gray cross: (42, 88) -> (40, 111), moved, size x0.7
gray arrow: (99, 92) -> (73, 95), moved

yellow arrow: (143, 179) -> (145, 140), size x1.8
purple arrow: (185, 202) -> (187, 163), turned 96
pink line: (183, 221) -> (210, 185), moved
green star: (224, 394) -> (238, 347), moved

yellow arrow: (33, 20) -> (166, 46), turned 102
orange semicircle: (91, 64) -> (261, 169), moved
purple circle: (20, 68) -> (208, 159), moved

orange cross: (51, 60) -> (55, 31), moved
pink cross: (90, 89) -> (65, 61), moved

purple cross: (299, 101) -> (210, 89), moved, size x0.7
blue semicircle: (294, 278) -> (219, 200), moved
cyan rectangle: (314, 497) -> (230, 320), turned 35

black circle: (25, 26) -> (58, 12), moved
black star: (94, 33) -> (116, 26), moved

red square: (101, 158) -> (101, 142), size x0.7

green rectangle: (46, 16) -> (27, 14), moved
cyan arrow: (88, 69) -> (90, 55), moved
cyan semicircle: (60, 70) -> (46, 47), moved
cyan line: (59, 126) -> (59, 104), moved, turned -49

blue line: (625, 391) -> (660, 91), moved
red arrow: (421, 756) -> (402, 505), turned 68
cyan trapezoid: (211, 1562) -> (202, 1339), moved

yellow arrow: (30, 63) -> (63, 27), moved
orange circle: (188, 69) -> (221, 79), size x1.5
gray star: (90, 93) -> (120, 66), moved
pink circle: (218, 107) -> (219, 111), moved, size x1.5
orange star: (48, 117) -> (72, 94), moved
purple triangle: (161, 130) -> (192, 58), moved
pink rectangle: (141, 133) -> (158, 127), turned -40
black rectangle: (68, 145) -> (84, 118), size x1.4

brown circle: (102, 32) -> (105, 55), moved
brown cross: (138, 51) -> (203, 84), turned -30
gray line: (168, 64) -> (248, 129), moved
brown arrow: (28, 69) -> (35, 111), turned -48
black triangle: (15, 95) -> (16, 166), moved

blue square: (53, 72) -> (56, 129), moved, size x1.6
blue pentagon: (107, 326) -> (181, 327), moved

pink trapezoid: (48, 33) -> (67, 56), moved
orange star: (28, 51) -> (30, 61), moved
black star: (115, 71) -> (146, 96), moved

### WHAT THE TASK REQUIRES
The output should consist only of the lines from the one with "cyan arrow: (88, 69) -> (90, 55), moved" through the final line of the records above, exactly.

### TASK RESPONSE
cyan arrow: (88, 69) -> (90, 55), moved
cyan semicircle: (60, 70) -> (46, 47), moved
cyan line: (59, 126) -> (59, 104), moved, turned -49

blue line: (625, 391) -> (660, 91), moved
red arrow: (421, 756) -> (402, 505), turned 68
cyan trapezoid: (211, 1562) -> (202, 1339), moved

yellow arrow: (30, 63) -> (63, 27), moved
orange circle: (188, 69) -> (221, 79), size x1.5
gray star: (90, 93) -> (120, 66), moved
pink circle: (218, 107) -> (219, 111), moved, size x1.5
orange star: (48, 117) -> (72, 94), moved
purple triangle: (161, 130) -> (192, 58), moved
pink rectangle: (141, 133) -> (158, 127), turned -40
black rectangle: (68, 145) -> (84, 118), size x1.4

brown circle: (102, 32) -> (105, 55), moved
brown cross: (138, 51) -> (203, 84), turned -30
gray line: (168, 64) -> (248, 129), moved
brown arrow: (28, 69) -> (35, 111), turned -48
black triangle: (15, 95) -> (16, 166), moved

blue square: (53, 72) -> (56, 129), moved, size x1.6
blue pentagon: (107, 326) -> (181, 327), moved

pink trapezoid: (48, 33) -> (67, 56), moved
orange star: (28, 51) -> (30, 61), moved
black star: (115, 71) -> (146, 96), moved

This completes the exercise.